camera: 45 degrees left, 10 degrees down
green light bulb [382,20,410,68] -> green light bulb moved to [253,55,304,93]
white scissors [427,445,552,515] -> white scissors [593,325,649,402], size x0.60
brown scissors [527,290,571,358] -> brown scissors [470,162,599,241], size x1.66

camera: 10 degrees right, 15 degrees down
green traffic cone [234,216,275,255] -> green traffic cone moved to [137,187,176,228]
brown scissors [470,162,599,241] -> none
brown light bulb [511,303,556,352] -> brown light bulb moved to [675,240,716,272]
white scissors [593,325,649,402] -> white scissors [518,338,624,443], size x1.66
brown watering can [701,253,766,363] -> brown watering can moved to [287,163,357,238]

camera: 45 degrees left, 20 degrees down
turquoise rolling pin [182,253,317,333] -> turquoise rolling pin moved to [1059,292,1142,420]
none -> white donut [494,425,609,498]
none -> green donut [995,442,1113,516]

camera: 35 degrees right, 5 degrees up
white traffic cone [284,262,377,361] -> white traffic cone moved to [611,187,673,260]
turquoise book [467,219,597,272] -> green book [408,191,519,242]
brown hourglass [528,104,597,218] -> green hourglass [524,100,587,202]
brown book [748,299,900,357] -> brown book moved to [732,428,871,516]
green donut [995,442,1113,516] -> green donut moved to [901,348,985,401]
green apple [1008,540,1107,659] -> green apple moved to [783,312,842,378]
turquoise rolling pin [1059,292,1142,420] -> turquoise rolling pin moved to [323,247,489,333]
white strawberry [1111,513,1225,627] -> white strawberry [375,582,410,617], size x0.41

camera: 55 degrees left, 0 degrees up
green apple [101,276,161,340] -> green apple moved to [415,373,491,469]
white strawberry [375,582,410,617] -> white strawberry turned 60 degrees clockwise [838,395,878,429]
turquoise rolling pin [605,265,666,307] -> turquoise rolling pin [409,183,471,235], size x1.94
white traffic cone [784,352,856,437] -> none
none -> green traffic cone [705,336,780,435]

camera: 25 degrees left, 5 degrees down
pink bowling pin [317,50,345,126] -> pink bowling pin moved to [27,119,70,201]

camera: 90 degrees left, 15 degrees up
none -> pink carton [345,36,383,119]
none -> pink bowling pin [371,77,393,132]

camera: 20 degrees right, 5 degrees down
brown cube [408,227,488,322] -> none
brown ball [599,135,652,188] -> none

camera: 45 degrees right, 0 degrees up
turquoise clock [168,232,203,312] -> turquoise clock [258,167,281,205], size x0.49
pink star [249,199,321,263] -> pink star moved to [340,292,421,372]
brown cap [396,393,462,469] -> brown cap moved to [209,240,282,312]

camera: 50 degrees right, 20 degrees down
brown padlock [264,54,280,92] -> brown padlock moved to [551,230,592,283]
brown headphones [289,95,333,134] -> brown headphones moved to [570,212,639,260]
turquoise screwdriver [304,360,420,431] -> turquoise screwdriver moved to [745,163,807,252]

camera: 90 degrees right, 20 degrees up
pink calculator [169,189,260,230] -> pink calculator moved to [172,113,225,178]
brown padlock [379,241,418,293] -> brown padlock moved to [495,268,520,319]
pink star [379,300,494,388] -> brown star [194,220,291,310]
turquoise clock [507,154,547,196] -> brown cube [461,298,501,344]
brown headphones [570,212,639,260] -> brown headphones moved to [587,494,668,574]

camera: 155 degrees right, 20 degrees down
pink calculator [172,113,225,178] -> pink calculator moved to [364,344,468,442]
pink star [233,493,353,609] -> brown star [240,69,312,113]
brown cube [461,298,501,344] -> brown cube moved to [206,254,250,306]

Problem to solve:
The lines to return are those in the entries above that hold "headphones".

Answer:
brown headphones [289,95,333,134] -> brown headphones moved to [570,212,639,260]
brown headphones [570,212,639,260] -> brown headphones moved to [587,494,668,574]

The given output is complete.